* _Instructions to follow_:
All lines in the entries below that hold "VEXT" make up the answer.

* _Task input_:

++++++++++++++++++++

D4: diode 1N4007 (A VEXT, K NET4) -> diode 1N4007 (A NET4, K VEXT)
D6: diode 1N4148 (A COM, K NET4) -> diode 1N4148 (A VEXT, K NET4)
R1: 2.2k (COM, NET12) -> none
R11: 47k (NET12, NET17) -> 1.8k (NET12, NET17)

++++++++++++++++++++

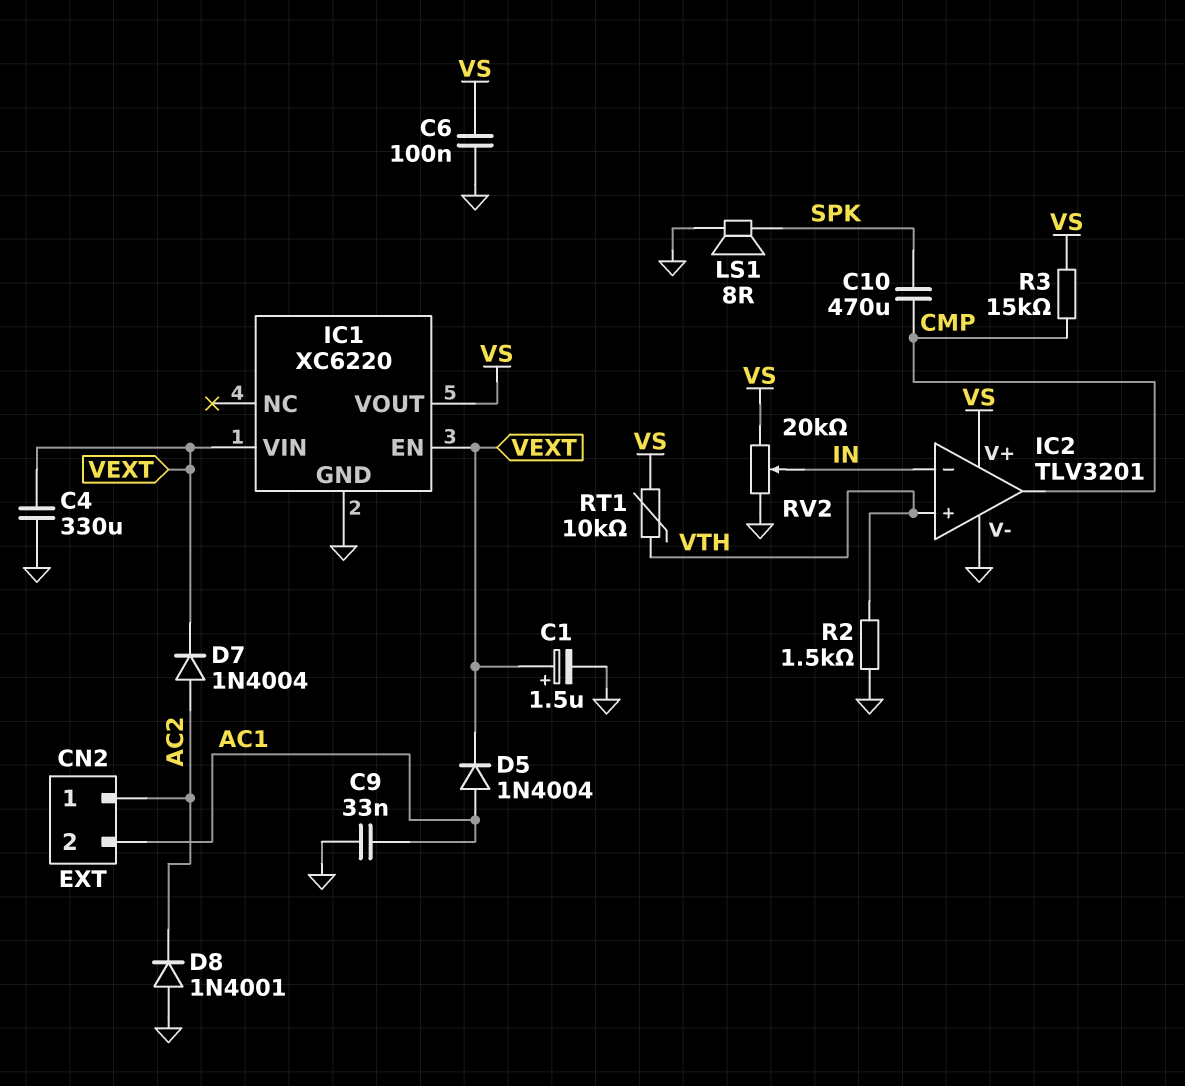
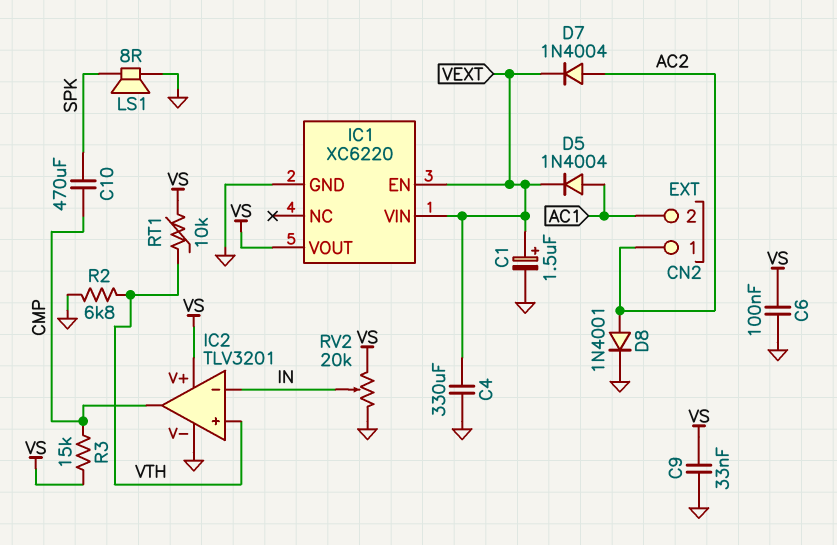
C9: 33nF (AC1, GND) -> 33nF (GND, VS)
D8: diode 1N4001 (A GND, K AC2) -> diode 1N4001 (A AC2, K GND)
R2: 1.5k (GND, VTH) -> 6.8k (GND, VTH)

++++++++++++++++++++

* _Output of the exercise_:
D4: diode 1N4007 (A VEXT, K NET4) -> diode 1N4007 (A NET4, K VEXT)
D6: diode 1N4148 (A COM, K NET4) -> diode 1N4148 (A VEXT, K NET4)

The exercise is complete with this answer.